Top of The records

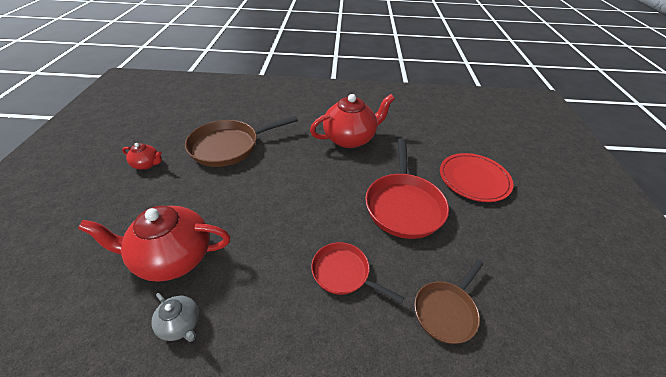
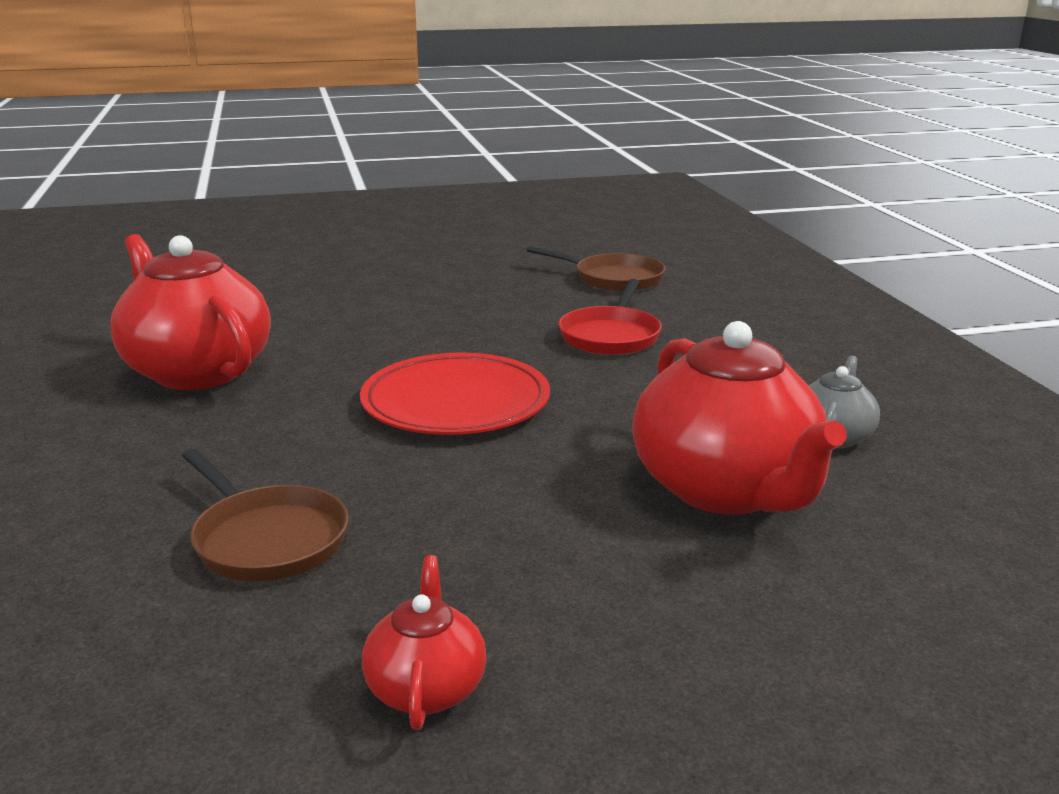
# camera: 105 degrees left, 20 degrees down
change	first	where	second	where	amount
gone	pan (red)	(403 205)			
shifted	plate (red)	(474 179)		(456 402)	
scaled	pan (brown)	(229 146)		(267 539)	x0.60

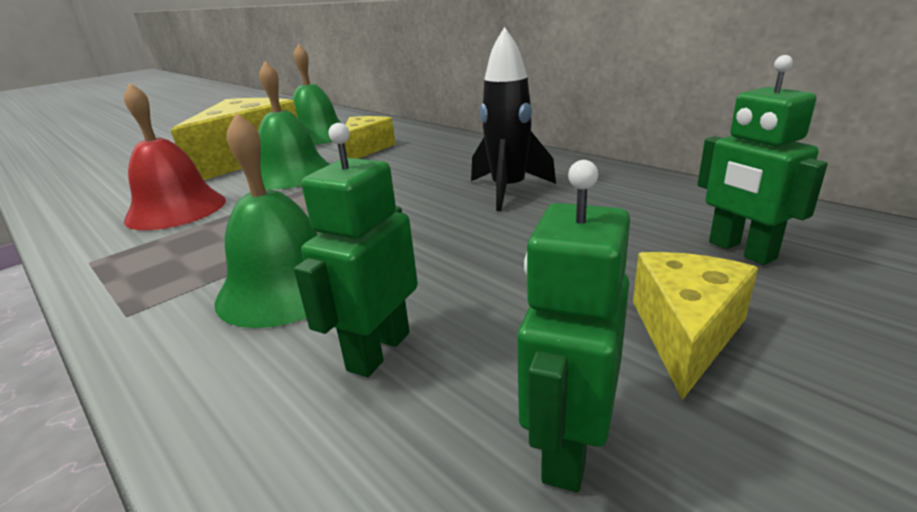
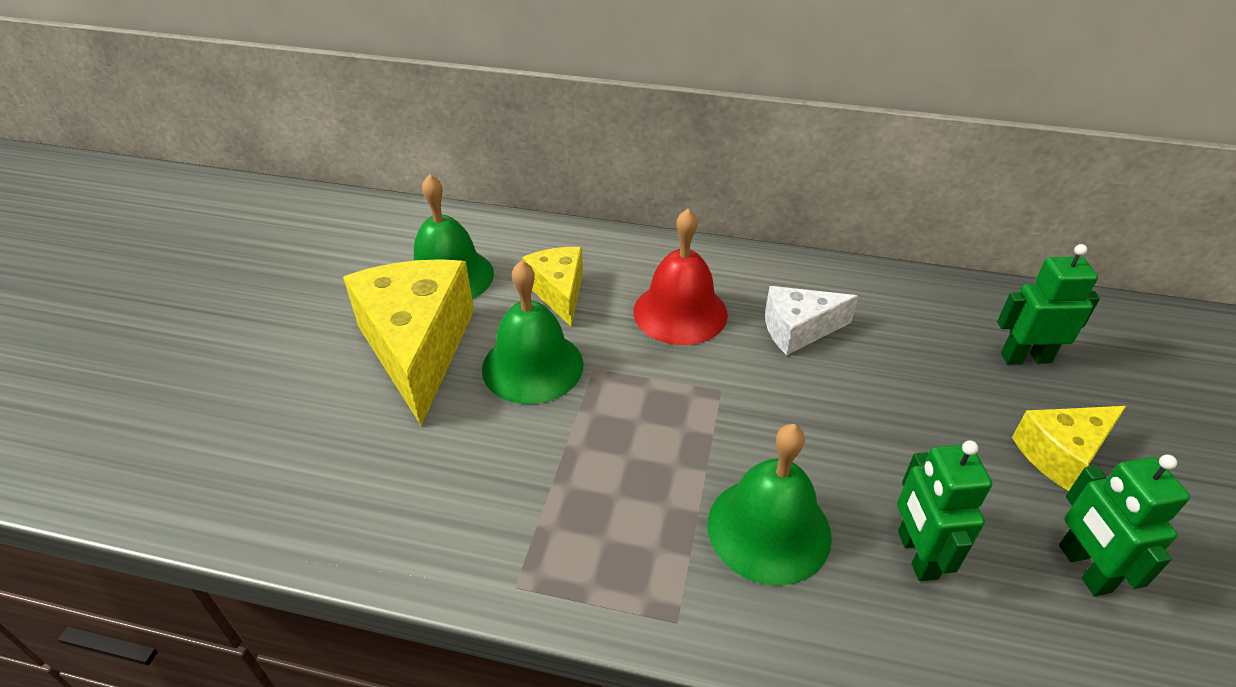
# camera: 35 degrees left, 15 degrees up
change	first	where	second	where	amount
shifted	bell (red)	(176 209)		(680 312)	
swapped	rocket (black)	(508 190)	cheese (white)	(798 330)	
rotated	cheese (yellow)	(686 333)		(1061 454)	105 degrees counterclockwise
rotated	robot (green)	(741 251)		(1025 357)	150 degrees clockwise

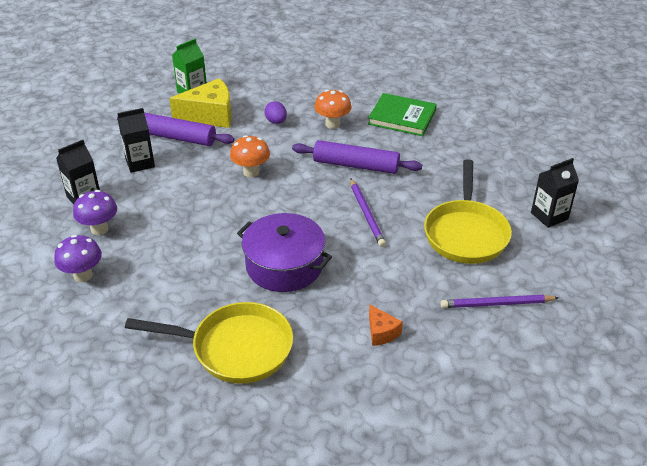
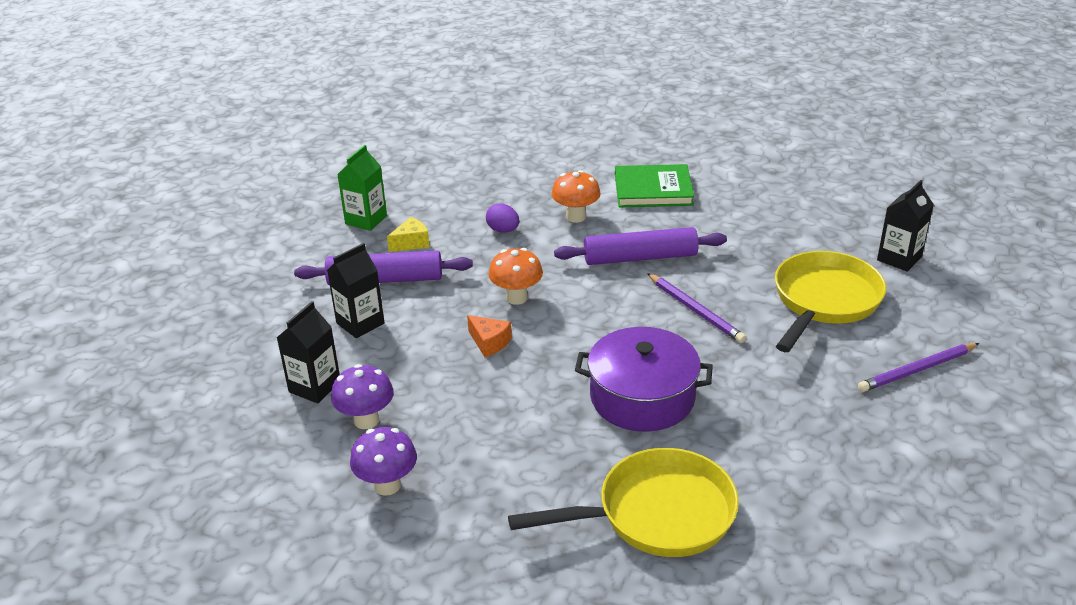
# camera: 20 degrees left, 5 degrees down
change	first	where	second	where	amount
shifted	cheese (orange)	(381 332)		(489 342)	
rotated	pan (yellow)	(466 233)		(824 301)	135 degrees counterclockwise
scaled	cheese (yellow)	(210 115)		(411 243)	x0.50

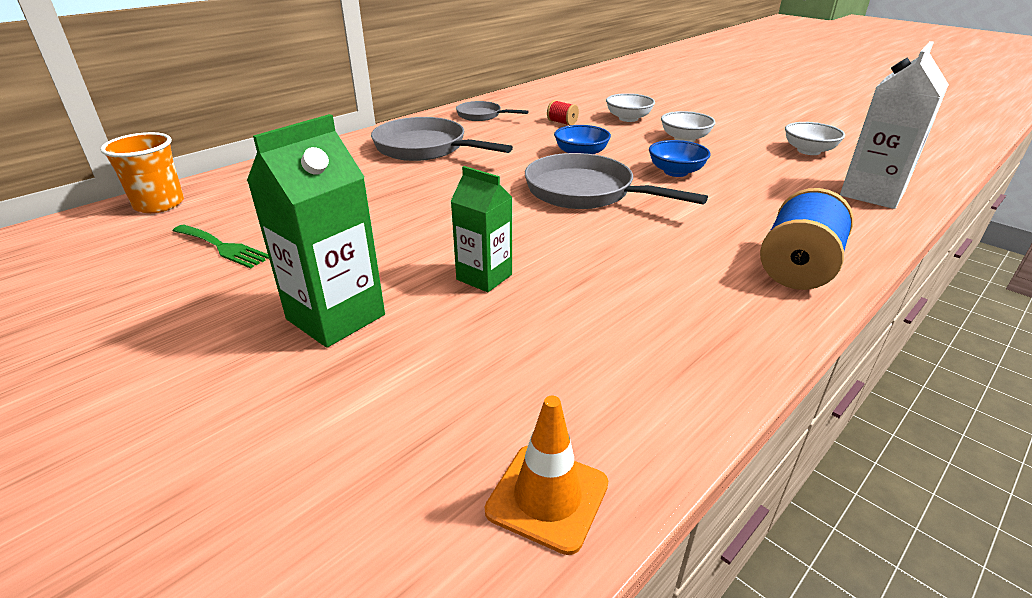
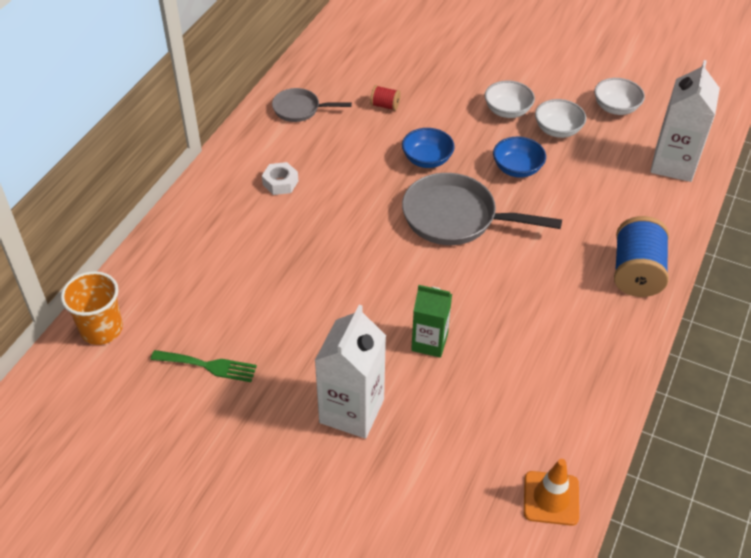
# camera: 20 degrees left, 15 degrees up
change	first	where	second	where	amount
shifted	bowl (white)	(628 118)		(557 130)	
swapped	pan (grey)	(425 148)	nut (white)	(280 183)	
repainted	carton (green)	(336 317)	carton (white)	(351 411)	

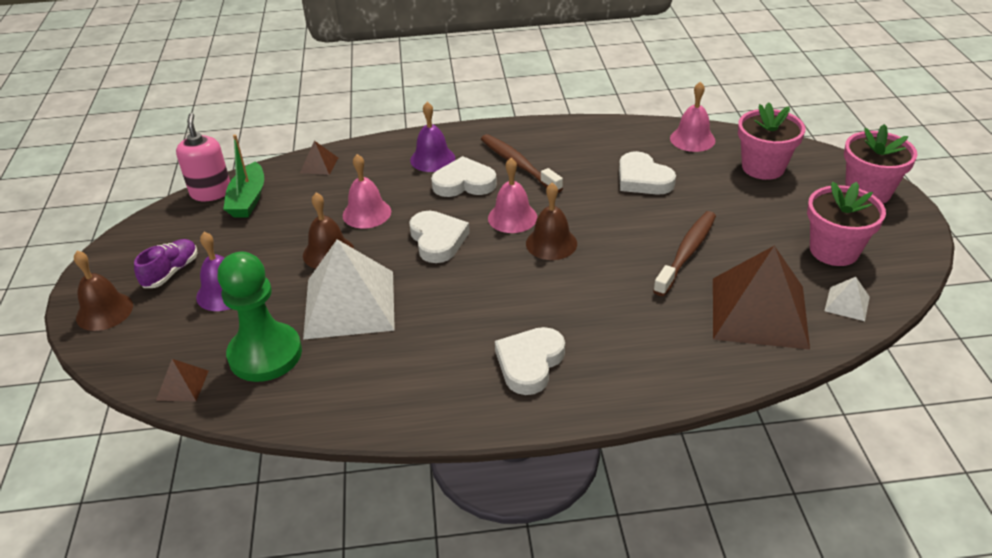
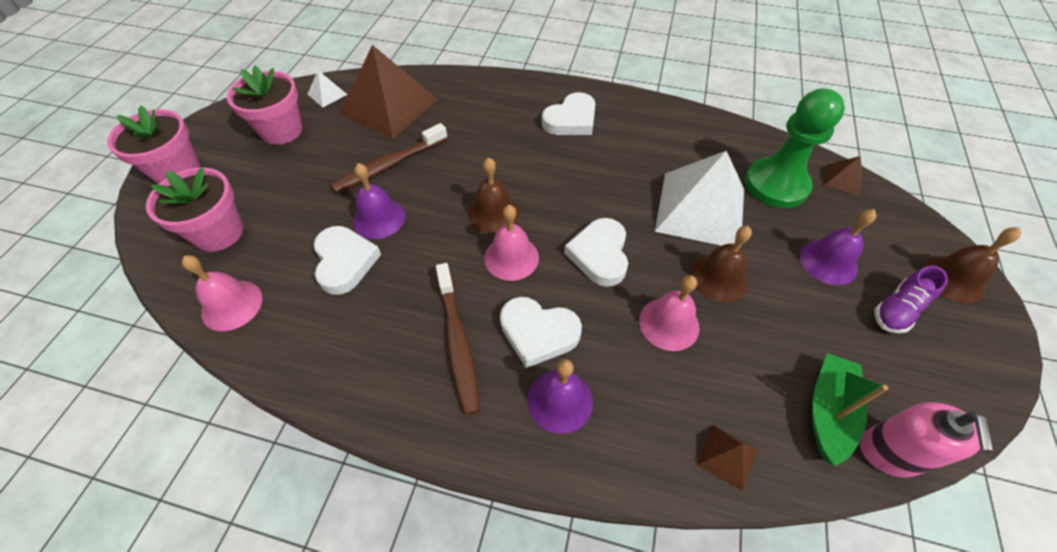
# camera: 160 degrees left, 15 degrees up
change	first	where	second	where	amount
new			bell (purple)	(379 218)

Bottom of The records

:: The problem ::
Give back every line of the material exactly as written, but not the pictures.

:: Written answer ::
# camera: 105 degrees left, 20 degrees down
change	first	where	second	where	amount
gone	pan (red)	(403 205)			
shifted	plate (red)	(474 179)		(456 402)	
scaled	pan (brown)	(229 146)		(267 539)	x0.60

# camera: 35 degrees left, 15 degrees up
change	first	where	second	where	amount
shifted	bell (red)	(176 209)		(680 312)	
swapped	rocket (black)	(508 190)	cheese (white)	(798 330)	
rotated	cheese (yellow)	(686 333)		(1061 454)	105 degrees counterclockwise
rotated	robot (green)	(741 251)		(1025 357)	150 degrees clockwise

# camera: 20 degrees left, 5 degrees down
change	first	where	second	where	amount
shifted	cheese (orange)	(381 332)		(489 342)	
rotated	pan (yellow)	(466 233)		(824 301)	135 degrees counterclockwise
scaled	cheese (yellow)	(210 115)		(411 243)	x0.50

# camera: 20 degrees left, 15 degrees up
change	first	where	second	where	amount
shifted	bowl (white)	(628 118)		(557 130)	
swapped	pan (grey)	(425 148)	nut (white)	(280 183)	
repainted	carton (green)	(336 317)	carton (white)	(351 411)	

# camera: 160 degrees left, 15 degrees up
change	first	where	second	where	amount
new			bell (purple)	(379 218)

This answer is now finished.